What you need to do: From the first line to the last, retype everything below exactly, minus the pictures.
══ Materials provided ══
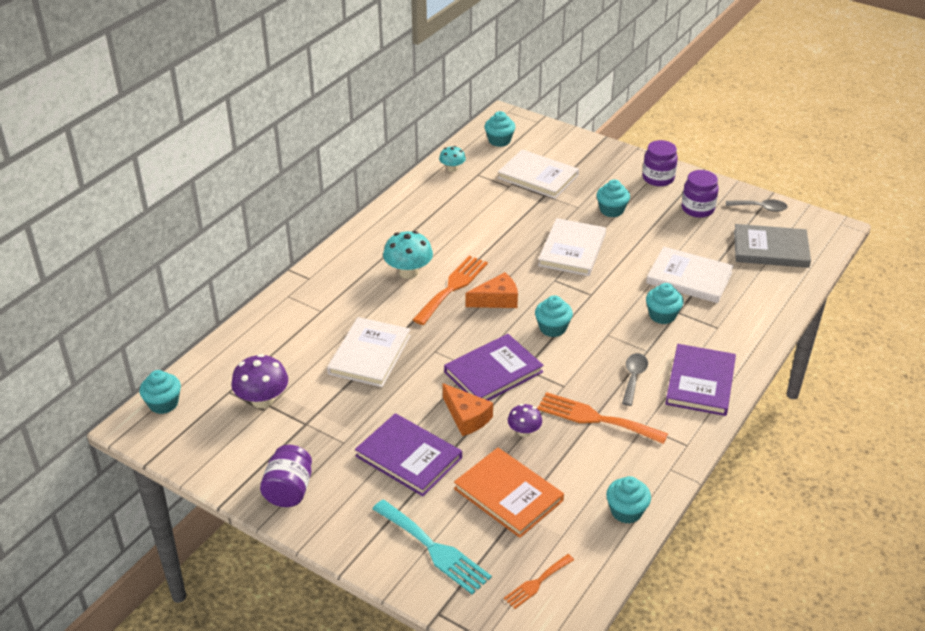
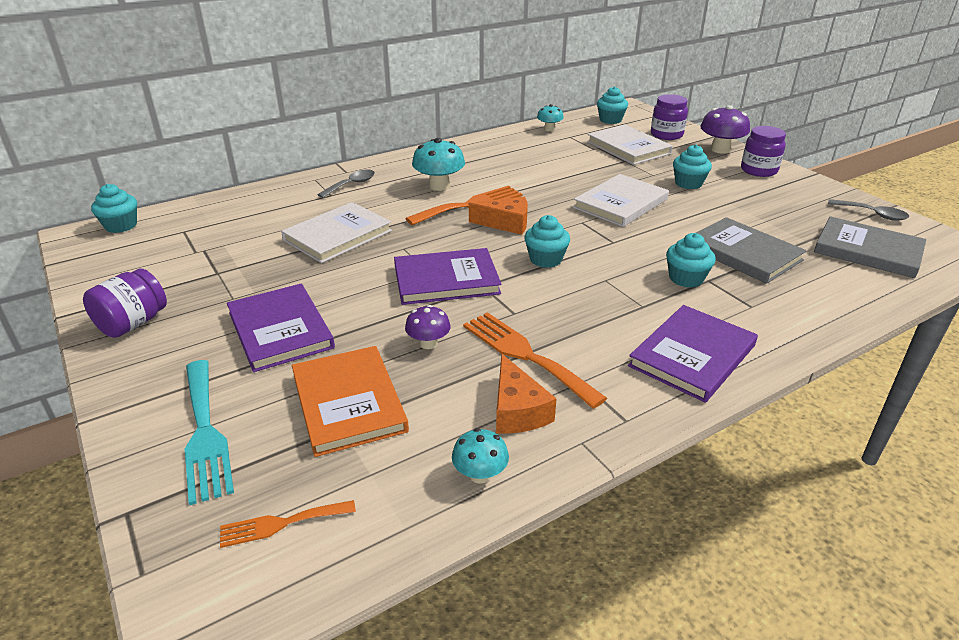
camera: 25 degrees right, 5 degrees down
(262, 400) = (203, 244): purple mushroom -> purple mushroom (720, 149)
(466, 417) = (378, 312): orange cheese -> orange cheese (517, 410)
(626, 511) = (480, 474): turquoise cupcake -> turquoise mushroom
(633, 377) = (606, 327): grey spoon -> grey spoon (351, 185)
(689, 278) = (743, 253): white book -> grey book
(697, 209) = (791, 200): purple jar -> purple jar (666, 135)

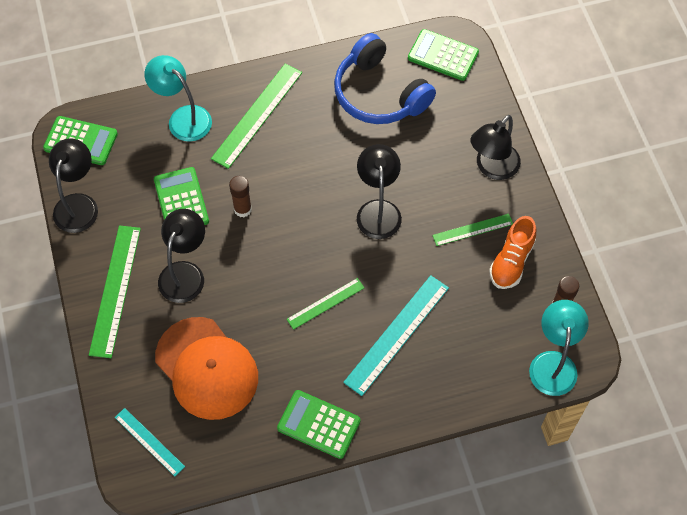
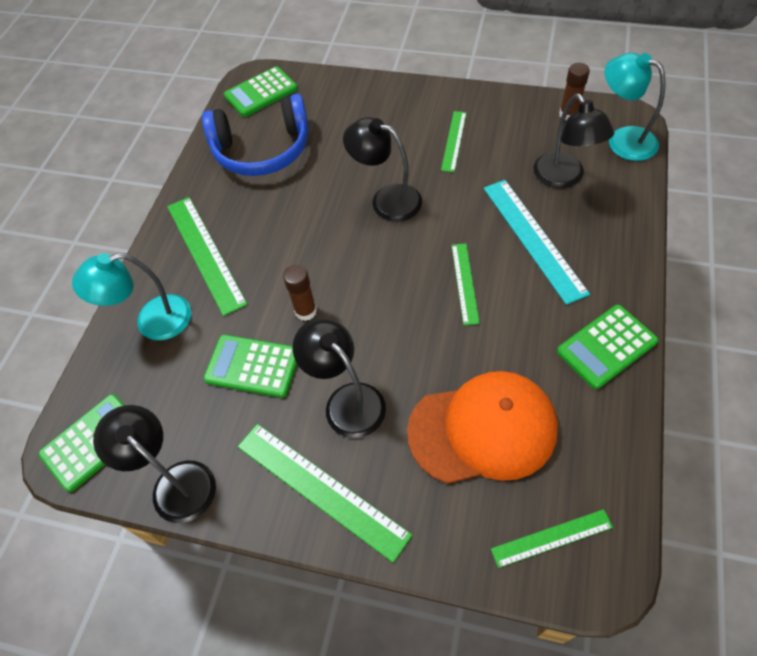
camera: 55 degrees left, 5 degrees down
(149, 441) = (551, 538): turquoise ruler -> green ruler
(492, 168) = (400, 104): black lamp -> black lamp (563, 178)
(511, 261) = (503, 128): orange shoe -> none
═══
Solution to the problem:
camera: 25 degrees right, 5 degrees down
(262, 400) = (203, 244): purple mushroom -> purple mushroom (720, 149)
(466, 417) = (378, 312): orange cheese -> orange cheese (517, 410)
(626, 511) = (480, 474): turquoise cupcake -> turquoise mushroom
(633, 377) = (606, 327): grey spoon -> grey spoon (351, 185)
(689, 278) = (743, 253): white book -> grey book
(697, 209) = (791, 200): purple jar -> purple jar (666, 135)

camera: 55 degrees left, 5 degrees down
(149, 441) = (551, 538): turquoise ruler -> green ruler
(492, 168) = (400, 104): black lamp -> black lamp (563, 178)
(511, 261) = (503, 128): orange shoe -> none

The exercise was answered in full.